Source material —
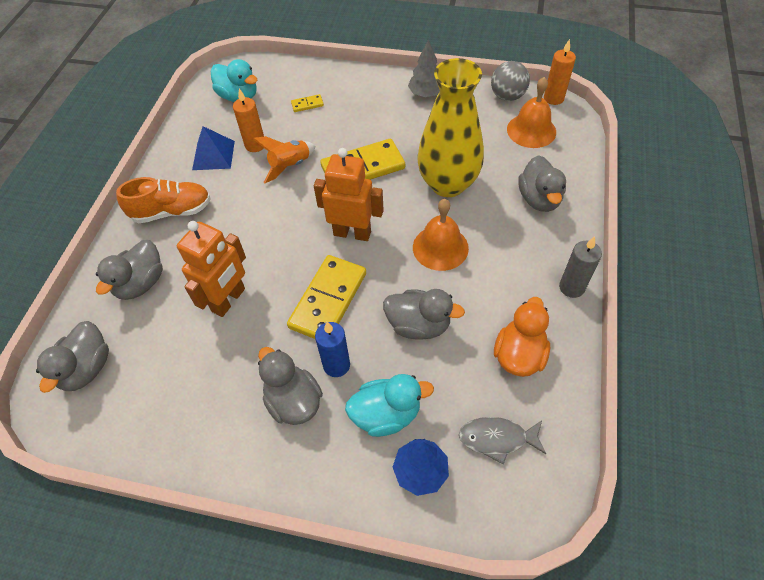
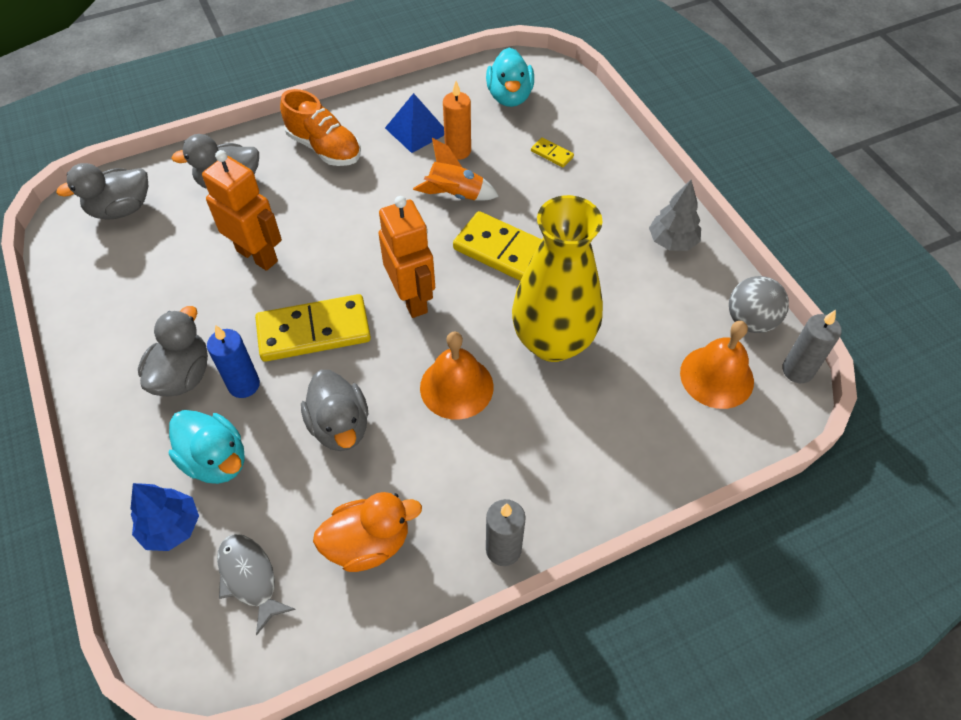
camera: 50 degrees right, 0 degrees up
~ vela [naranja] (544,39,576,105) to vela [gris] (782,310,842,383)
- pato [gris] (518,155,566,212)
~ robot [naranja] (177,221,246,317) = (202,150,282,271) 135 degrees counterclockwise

--

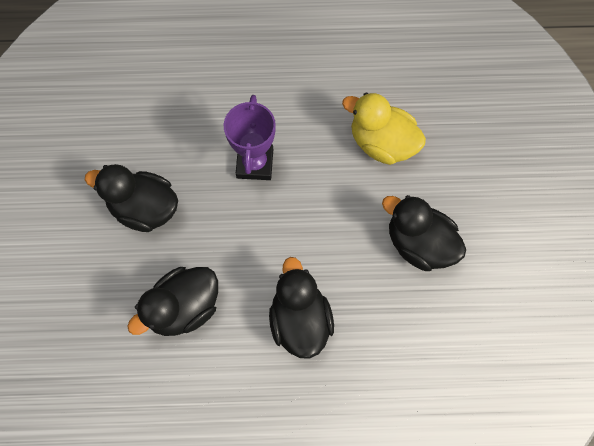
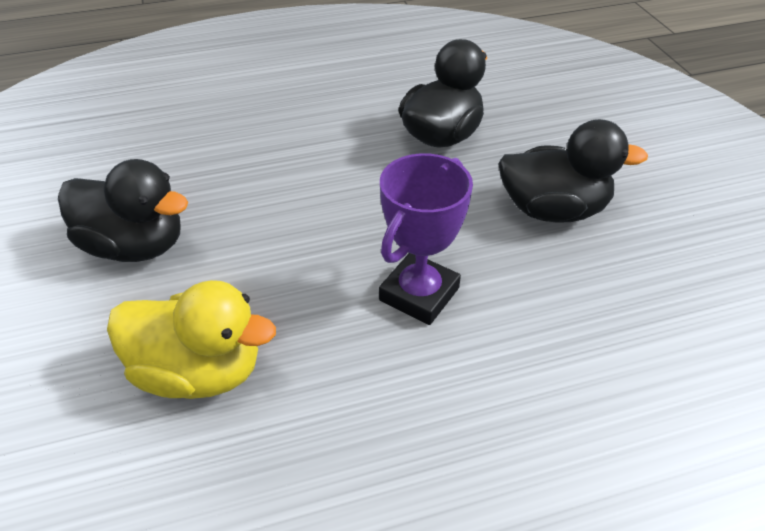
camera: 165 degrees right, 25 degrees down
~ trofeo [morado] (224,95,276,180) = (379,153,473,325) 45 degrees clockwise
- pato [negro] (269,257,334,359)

Task item — Copy the entries above exactly, but only from the line holding "45 degrees clockwise" through the line holding "- pato [negro] (269,257,334,359)", both included.

Answer —
~ trofeo [morado] (224,95,276,180) = (379,153,473,325) 45 degrees clockwise
- pato [negro] (269,257,334,359)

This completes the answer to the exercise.